→ TASK STATEMENT
Within the listing below, count the lines that have the string "calculator". Answer with that number only.

→ DATA RECORDS
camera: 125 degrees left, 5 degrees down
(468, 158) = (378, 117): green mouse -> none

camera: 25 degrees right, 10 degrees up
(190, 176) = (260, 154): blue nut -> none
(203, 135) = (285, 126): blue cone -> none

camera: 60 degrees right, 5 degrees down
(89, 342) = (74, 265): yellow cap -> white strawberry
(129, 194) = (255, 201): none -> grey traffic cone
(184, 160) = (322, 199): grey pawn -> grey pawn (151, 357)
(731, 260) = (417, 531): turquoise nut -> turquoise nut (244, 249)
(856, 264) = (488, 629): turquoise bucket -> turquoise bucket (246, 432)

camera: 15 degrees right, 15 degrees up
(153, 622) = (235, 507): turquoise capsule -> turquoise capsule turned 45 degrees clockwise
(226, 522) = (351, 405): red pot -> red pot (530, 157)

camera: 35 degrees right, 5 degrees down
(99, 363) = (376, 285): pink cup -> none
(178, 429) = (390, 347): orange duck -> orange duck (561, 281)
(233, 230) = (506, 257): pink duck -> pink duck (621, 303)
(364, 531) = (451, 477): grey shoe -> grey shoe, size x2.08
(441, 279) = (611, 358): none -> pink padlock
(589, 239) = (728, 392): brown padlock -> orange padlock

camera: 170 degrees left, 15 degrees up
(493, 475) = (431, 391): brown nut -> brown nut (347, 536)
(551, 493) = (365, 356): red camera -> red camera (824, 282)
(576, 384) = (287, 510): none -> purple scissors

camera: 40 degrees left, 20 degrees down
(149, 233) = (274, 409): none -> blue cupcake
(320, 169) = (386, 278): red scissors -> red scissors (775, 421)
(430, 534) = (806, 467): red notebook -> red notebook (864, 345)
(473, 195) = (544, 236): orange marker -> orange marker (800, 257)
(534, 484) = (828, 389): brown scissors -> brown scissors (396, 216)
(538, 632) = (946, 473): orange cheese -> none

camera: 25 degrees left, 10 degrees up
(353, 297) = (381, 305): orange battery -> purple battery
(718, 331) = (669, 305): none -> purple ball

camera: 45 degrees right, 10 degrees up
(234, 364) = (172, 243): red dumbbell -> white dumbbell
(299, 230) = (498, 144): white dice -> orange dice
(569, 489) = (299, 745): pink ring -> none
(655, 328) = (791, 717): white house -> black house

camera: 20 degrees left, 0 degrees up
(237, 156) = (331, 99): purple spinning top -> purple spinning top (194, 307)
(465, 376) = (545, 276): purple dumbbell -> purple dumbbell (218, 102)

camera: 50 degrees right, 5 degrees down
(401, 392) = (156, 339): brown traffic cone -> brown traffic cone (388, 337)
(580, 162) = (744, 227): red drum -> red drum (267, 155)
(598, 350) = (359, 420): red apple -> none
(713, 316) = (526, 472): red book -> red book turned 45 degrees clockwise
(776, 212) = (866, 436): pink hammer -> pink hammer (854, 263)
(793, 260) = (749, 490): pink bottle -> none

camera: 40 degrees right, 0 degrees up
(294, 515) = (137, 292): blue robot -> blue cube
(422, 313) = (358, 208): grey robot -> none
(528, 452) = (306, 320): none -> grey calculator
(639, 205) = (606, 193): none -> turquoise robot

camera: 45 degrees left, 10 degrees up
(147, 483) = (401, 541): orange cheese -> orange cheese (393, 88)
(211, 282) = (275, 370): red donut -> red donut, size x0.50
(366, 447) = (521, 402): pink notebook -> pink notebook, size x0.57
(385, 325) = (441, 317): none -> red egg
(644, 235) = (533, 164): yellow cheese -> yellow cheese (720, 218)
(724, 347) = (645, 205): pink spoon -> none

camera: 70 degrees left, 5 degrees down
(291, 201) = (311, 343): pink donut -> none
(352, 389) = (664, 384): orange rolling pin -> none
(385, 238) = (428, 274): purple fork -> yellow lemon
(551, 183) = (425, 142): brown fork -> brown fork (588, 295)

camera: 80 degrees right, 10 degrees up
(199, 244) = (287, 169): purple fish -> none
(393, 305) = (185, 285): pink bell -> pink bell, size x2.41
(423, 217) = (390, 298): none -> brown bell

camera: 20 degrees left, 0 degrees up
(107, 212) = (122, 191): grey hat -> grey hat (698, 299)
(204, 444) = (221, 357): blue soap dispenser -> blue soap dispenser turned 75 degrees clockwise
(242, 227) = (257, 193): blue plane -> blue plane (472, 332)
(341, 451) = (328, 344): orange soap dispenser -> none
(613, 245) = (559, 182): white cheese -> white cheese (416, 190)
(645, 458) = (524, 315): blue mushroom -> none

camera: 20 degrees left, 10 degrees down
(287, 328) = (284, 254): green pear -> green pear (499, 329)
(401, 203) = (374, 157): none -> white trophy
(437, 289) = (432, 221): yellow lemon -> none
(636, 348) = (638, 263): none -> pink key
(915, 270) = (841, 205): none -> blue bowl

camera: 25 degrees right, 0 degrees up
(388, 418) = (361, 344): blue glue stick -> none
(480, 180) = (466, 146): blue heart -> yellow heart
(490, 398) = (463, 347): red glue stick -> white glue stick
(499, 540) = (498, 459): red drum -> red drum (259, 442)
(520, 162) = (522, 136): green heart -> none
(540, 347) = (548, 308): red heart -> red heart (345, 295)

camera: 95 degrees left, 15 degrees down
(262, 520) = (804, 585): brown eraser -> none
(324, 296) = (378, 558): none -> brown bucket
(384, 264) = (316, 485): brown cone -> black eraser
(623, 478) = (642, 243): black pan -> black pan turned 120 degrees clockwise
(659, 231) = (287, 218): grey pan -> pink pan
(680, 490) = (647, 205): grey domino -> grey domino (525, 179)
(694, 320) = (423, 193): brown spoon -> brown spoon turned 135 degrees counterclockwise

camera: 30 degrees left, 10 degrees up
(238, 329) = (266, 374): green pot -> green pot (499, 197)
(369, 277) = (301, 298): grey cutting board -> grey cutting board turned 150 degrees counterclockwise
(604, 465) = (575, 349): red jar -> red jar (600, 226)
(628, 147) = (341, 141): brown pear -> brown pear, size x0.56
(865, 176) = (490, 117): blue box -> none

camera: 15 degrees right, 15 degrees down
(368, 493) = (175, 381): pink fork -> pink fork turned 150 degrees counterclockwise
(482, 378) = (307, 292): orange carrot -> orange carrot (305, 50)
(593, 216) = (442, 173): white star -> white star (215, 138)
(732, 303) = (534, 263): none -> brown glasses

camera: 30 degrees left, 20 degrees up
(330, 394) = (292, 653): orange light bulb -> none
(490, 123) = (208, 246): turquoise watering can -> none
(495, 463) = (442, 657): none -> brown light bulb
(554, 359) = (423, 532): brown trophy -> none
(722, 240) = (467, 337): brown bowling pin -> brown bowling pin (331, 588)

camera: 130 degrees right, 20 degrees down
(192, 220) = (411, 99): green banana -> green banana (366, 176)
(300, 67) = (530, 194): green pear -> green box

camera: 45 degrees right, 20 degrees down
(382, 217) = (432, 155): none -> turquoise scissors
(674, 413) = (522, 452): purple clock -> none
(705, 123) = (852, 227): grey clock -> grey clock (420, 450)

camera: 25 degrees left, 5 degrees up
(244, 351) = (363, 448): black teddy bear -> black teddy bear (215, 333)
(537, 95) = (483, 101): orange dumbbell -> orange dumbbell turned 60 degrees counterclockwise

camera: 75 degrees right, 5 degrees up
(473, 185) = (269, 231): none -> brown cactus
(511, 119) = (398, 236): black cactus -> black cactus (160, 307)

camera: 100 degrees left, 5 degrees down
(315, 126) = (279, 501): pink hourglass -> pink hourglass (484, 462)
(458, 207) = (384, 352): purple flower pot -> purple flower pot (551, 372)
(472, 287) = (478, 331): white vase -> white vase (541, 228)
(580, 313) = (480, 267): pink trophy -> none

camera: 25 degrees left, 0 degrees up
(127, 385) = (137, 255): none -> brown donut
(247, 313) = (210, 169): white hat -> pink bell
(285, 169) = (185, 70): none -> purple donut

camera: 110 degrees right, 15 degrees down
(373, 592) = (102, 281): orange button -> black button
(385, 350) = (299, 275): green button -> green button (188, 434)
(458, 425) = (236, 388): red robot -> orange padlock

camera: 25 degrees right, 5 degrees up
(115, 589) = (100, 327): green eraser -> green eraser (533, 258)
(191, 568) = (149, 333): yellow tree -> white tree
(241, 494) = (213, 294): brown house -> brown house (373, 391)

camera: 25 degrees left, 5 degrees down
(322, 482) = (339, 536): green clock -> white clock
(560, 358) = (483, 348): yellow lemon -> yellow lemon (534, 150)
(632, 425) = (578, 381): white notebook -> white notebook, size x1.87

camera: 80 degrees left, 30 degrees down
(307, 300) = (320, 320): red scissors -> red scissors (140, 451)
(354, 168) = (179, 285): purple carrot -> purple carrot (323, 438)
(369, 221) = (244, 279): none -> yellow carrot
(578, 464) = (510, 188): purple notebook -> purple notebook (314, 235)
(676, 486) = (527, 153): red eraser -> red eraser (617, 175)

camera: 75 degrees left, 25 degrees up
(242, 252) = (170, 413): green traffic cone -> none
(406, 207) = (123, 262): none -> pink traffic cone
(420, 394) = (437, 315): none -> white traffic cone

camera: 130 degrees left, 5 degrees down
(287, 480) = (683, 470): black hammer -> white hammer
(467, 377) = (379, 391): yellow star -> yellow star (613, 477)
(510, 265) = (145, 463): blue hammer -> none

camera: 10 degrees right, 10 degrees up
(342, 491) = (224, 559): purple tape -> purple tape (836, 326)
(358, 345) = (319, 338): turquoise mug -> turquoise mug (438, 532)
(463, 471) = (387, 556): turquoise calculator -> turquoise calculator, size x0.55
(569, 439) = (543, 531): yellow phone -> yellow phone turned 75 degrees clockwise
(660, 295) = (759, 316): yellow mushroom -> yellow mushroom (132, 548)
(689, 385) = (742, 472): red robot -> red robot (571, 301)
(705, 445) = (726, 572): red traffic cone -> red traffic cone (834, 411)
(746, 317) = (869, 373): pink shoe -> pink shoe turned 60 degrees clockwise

→ EXERCISE RESULT
2